(Before-and-after change records)
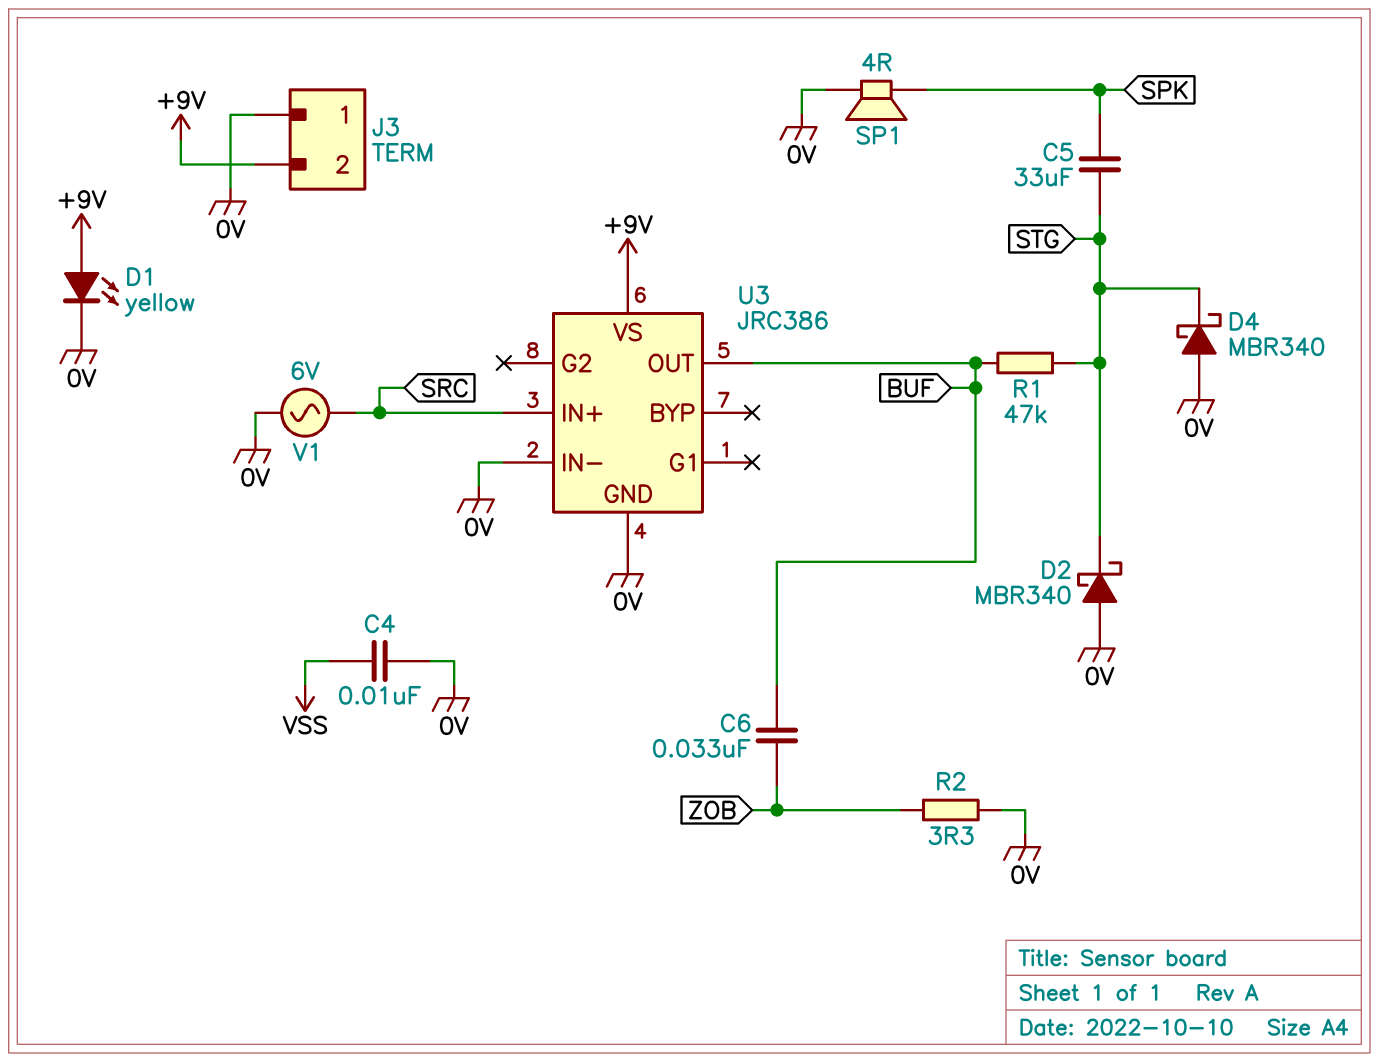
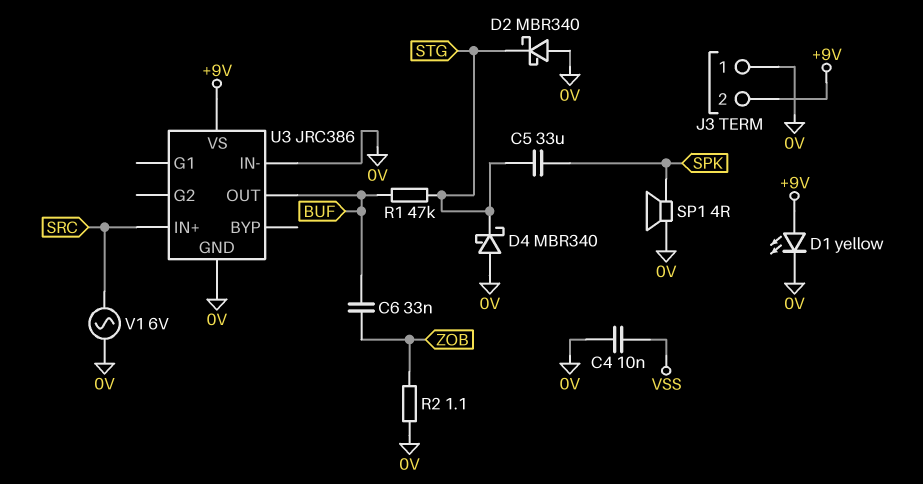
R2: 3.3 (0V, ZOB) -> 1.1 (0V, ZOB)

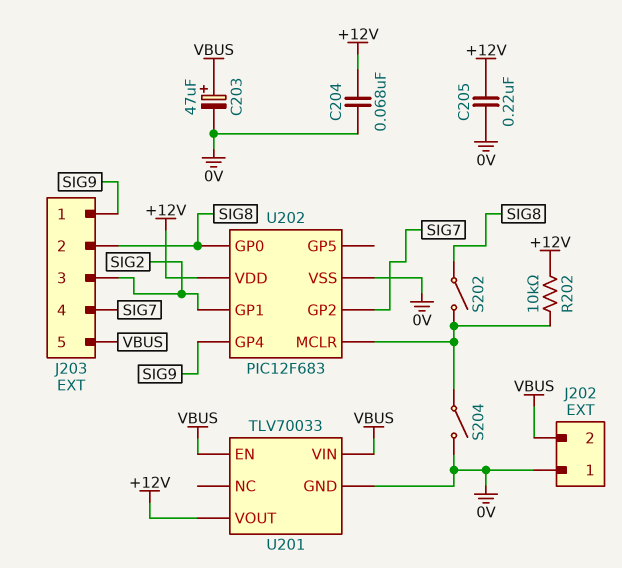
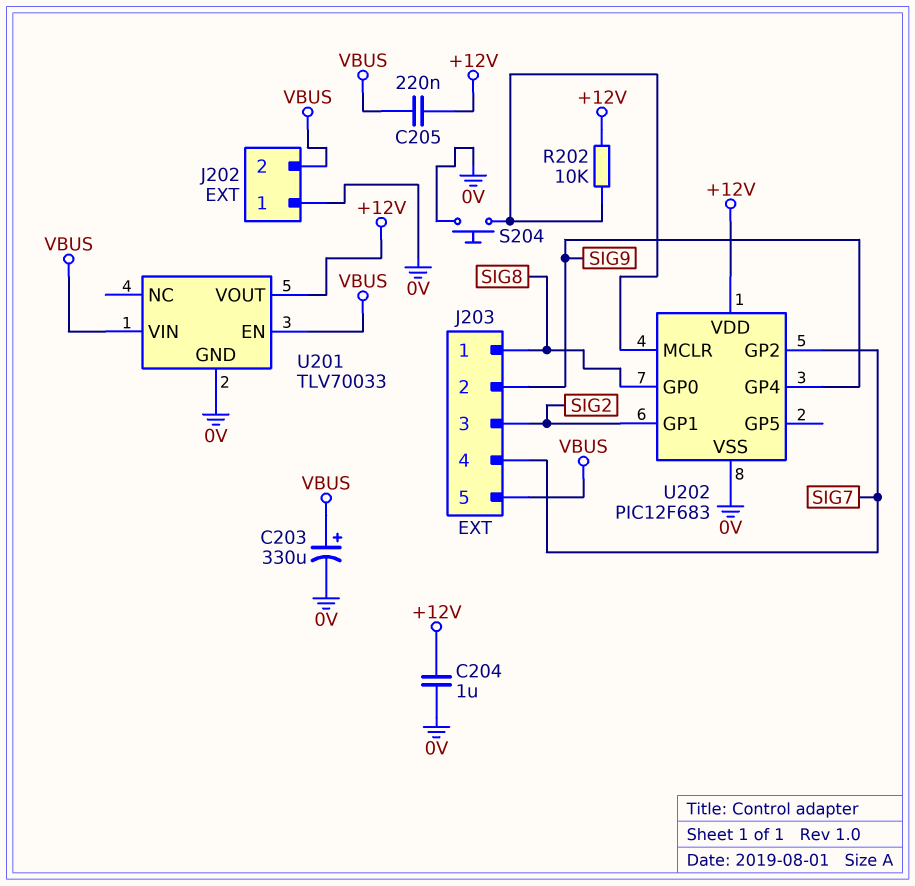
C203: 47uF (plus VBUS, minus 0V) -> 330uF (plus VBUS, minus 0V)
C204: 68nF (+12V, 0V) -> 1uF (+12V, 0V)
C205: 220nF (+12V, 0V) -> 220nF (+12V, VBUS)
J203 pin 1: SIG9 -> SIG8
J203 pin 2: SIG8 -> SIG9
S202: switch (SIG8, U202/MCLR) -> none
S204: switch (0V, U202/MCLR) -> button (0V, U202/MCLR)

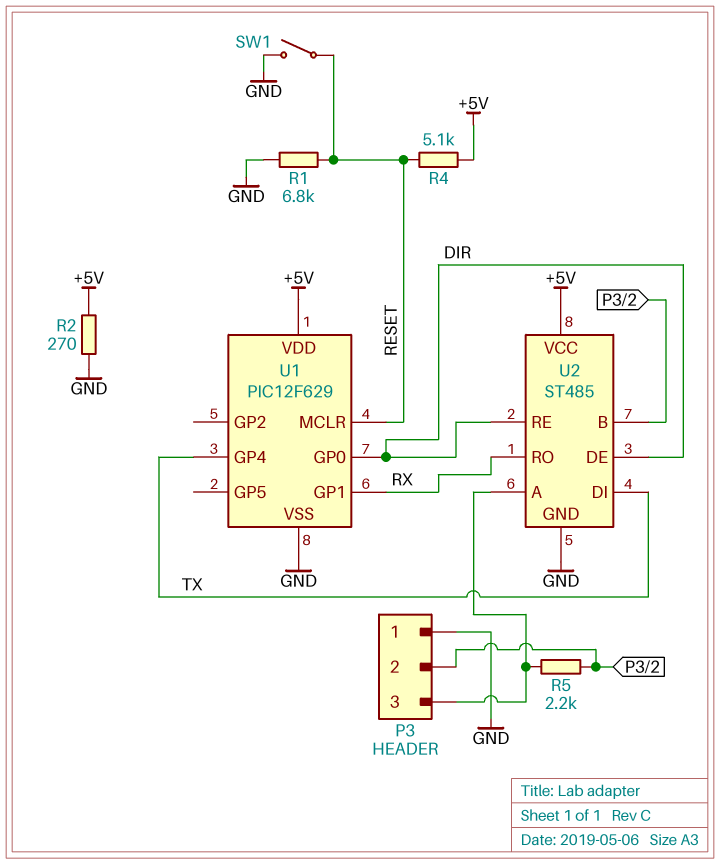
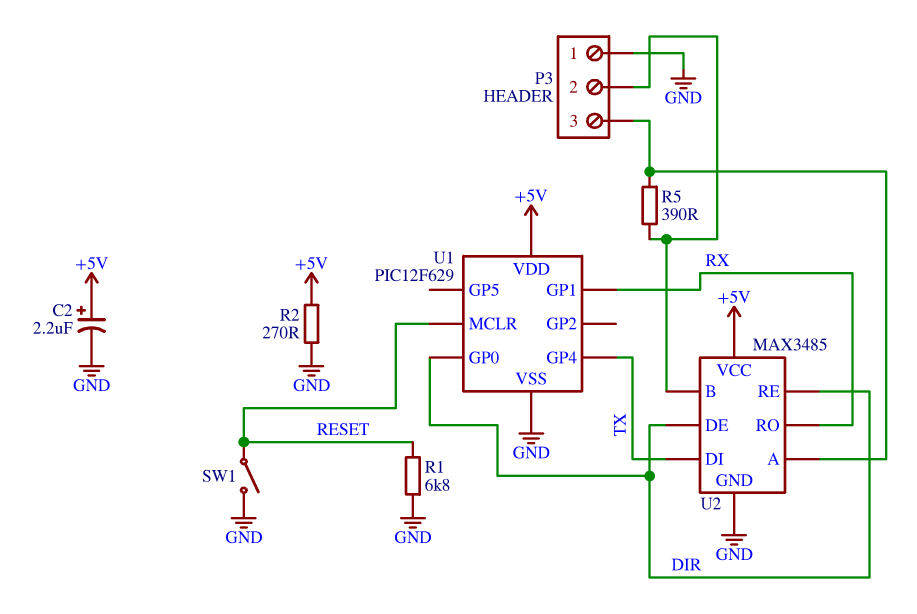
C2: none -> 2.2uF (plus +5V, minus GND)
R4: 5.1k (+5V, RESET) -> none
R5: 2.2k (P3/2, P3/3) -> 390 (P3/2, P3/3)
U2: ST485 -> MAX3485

▶ **Task**:
Copy out the lines above with "VBUS" in them.

▶ **Result of this task**:
C203: 47uF (plus VBUS, minus 0V) -> 330uF (plus VBUS, minus 0V)
C205: 220nF (+12V, 0V) -> 220nF (+12V, VBUS)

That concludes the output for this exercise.